*** Begin section ***

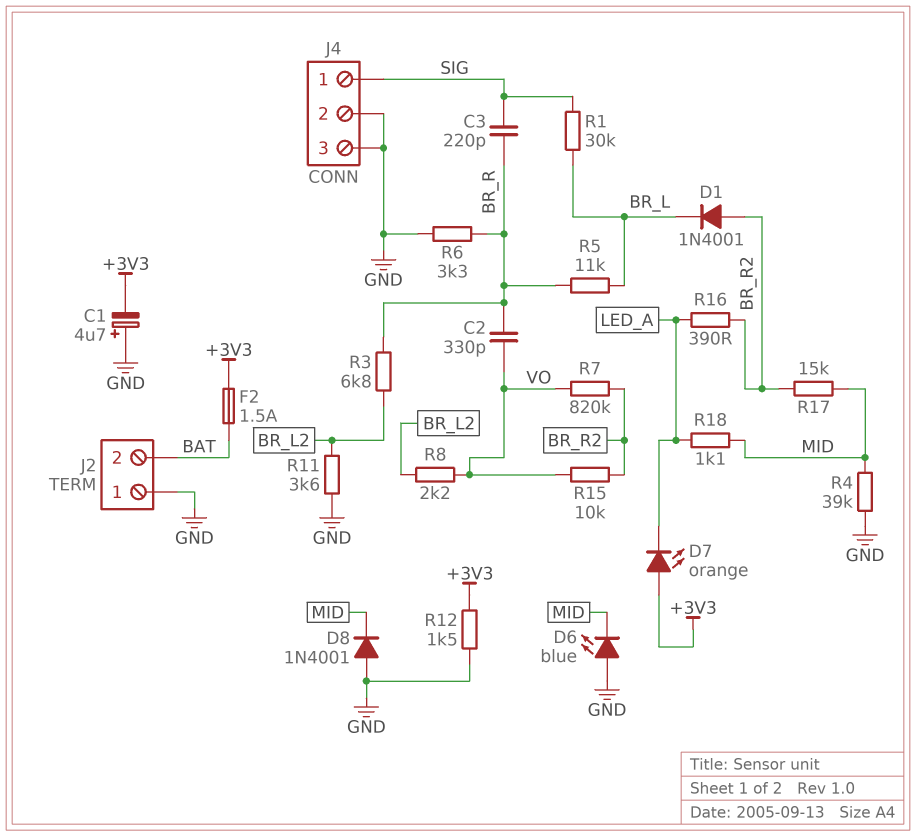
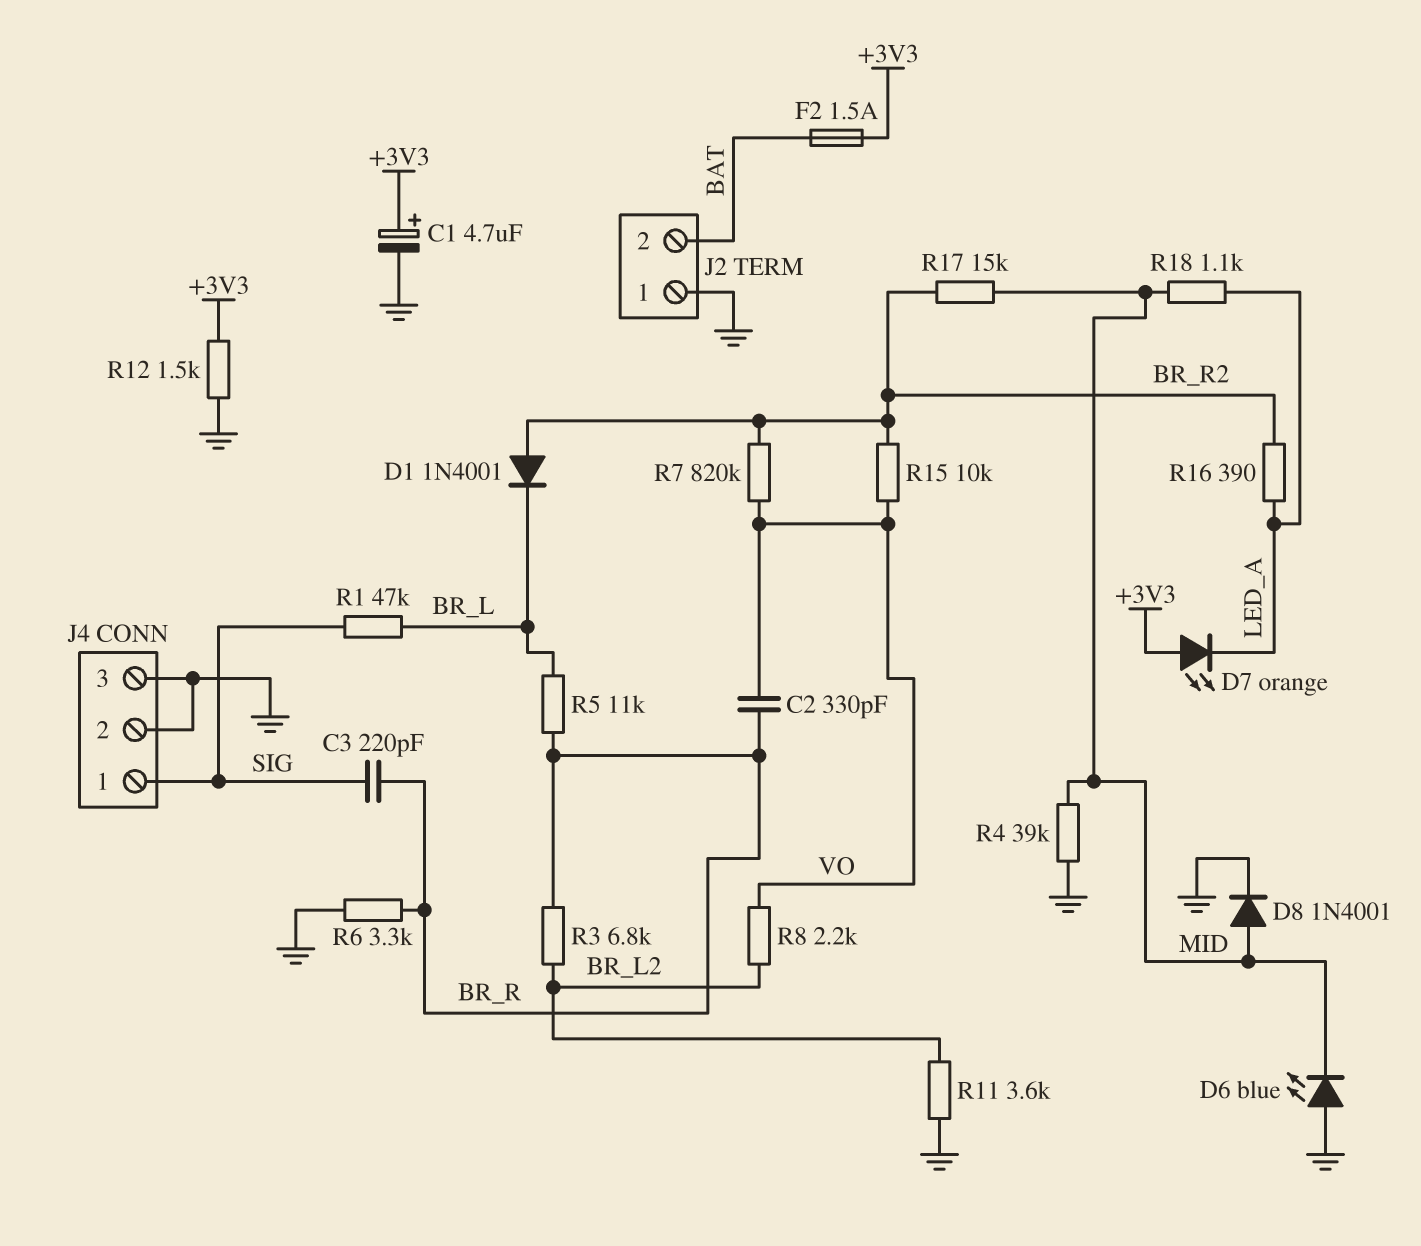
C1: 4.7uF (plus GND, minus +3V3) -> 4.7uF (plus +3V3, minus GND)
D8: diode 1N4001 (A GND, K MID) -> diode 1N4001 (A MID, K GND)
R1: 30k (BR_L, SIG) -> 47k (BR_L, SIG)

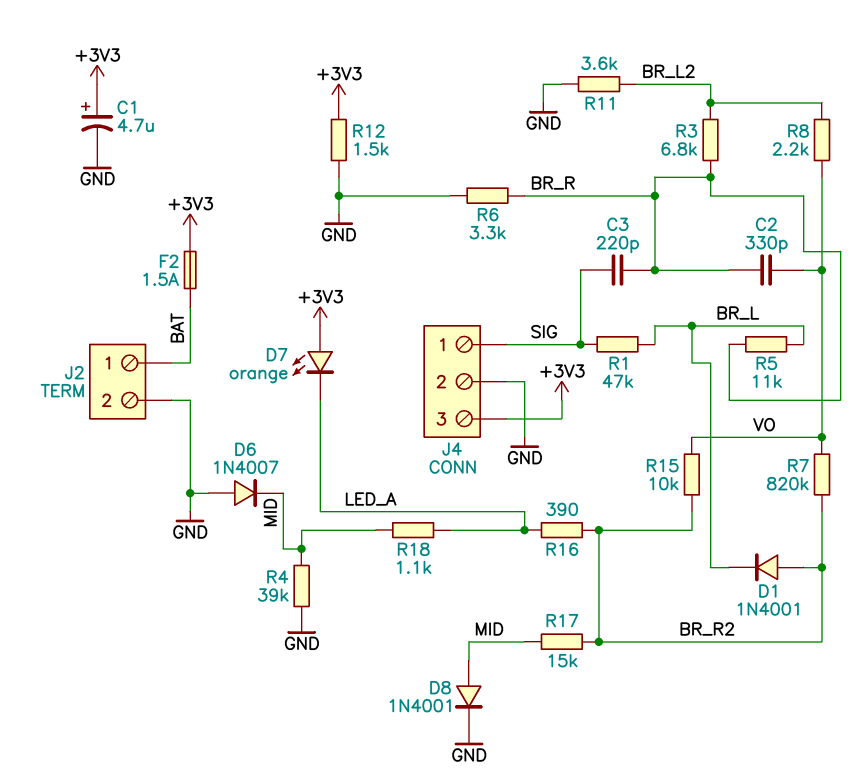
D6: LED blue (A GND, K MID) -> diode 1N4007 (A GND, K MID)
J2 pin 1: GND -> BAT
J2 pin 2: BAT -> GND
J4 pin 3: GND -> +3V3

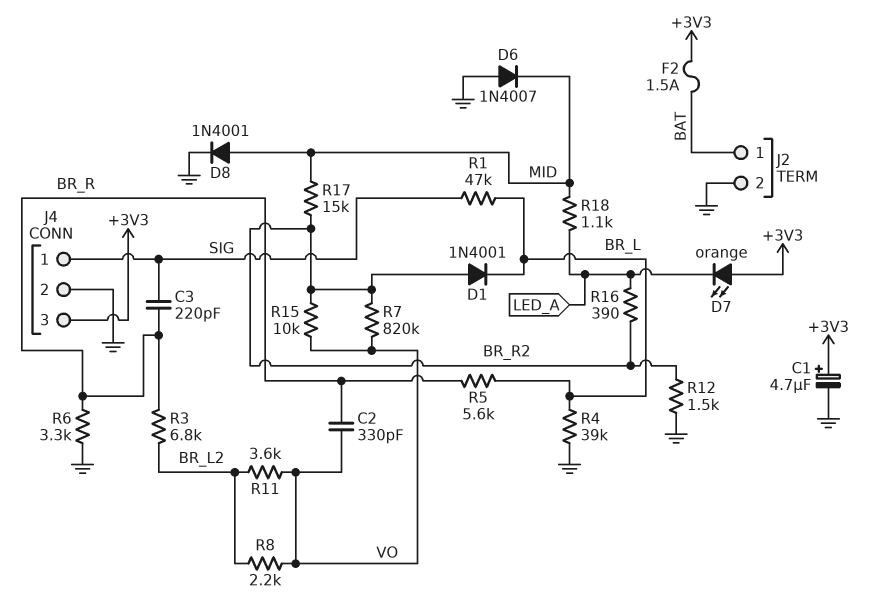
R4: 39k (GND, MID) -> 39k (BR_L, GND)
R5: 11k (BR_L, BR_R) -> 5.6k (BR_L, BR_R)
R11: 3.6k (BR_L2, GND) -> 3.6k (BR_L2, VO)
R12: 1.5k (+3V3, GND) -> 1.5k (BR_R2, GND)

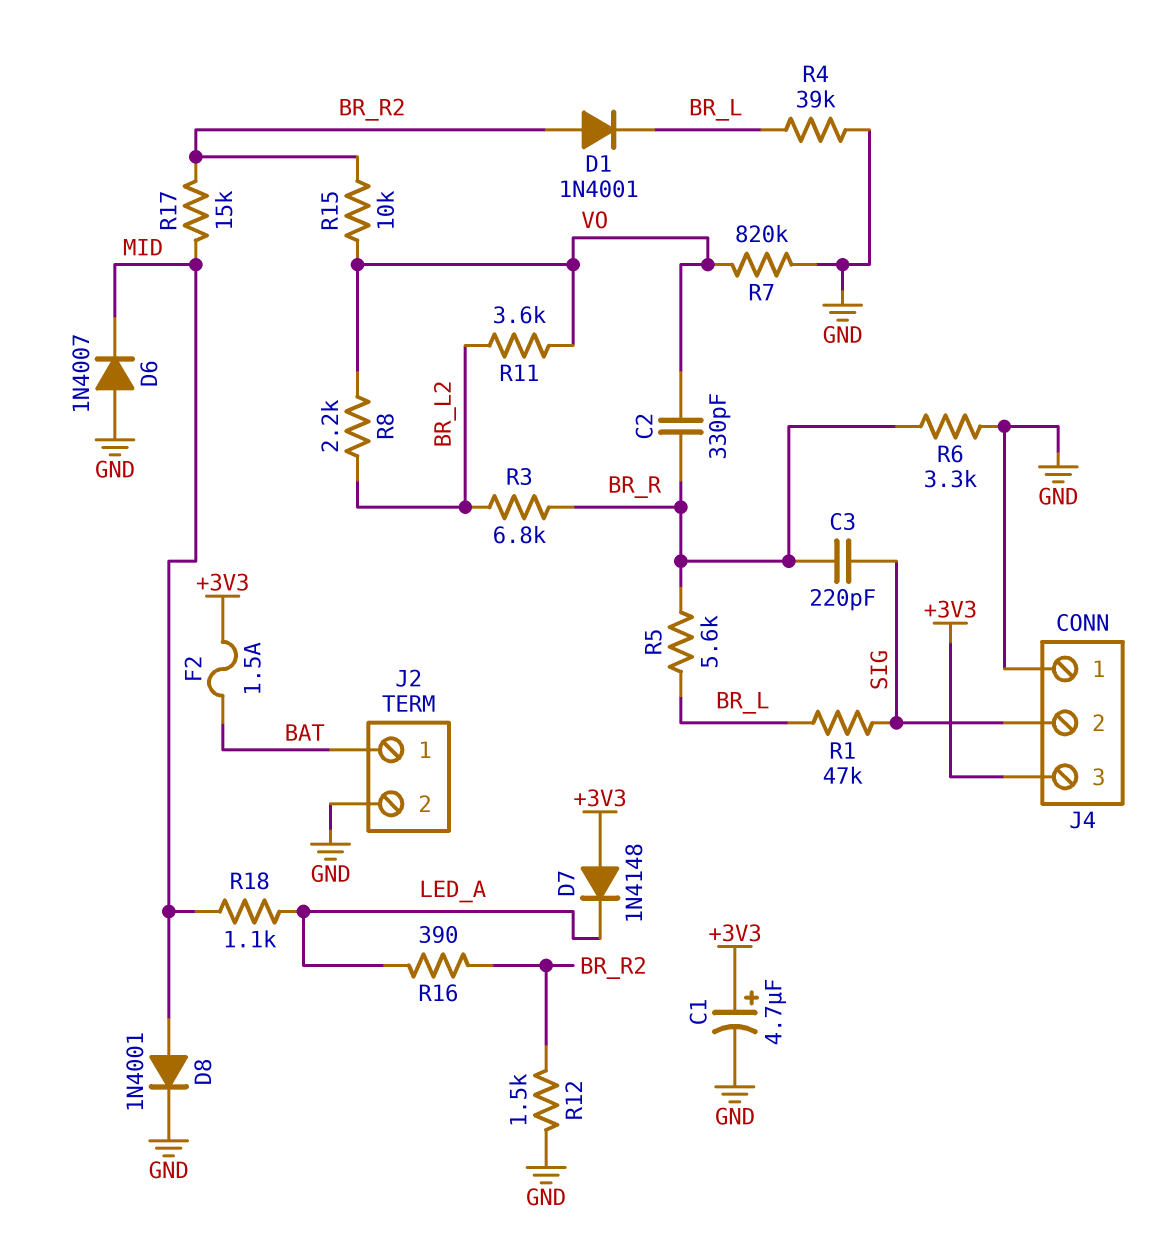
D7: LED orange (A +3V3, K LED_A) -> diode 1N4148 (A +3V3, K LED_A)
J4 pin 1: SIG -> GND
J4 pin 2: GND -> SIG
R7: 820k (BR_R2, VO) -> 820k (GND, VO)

*** End section ***
*** Begin section ***

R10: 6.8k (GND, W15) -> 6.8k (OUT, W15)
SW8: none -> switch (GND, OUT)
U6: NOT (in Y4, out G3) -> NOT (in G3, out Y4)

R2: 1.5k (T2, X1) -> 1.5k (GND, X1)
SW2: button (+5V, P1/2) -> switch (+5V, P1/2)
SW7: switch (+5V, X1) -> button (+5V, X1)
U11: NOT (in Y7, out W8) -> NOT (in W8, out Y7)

*** End section ***

◆ **Work item**
Although pictures appear among the records above, write out exactly only the lines from the one that has "C1: 4.7uF (plus" through the one that has "R7: 820k (BR_R2, VO) -> 820k (GND, VO)", and leave the pictures out.

◆ **Answer area**
C1: 4.7uF (plus GND, minus +3V3) -> 4.7uF (plus +3V3, minus GND)
D8: diode 1N4001 (A GND, K MID) -> diode 1N4001 (A MID, K GND)
R1: 30k (BR_L, SIG) -> 47k (BR_L, SIG)

D6: LED blue (A GND, K MID) -> diode 1N4007 (A GND, K MID)
J2 pin 1: GND -> BAT
J2 pin 2: BAT -> GND
J4 pin 3: GND -> +3V3

R4: 39k (GND, MID) -> 39k (BR_L, GND)
R5: 11k (BR_L, BR_R) -> 5.6k (BR_L, BR_R)
R11: 3.6k (BR_L2, GND) -> 3.6k (BR_L2, VO)
R12: 1.5k (+3V3, GND) -> 1.5k (BR_R2, GND)

D7: LED orange (A +3V3, K LED_A) -> diode 1N4148 (A +3V3, K LED_A)
J4 pin 1: SIG -> GND
J4 pin 2: GND -> SIG
R7: 820k (BR_R2, VO) -> 820k (GND, VO)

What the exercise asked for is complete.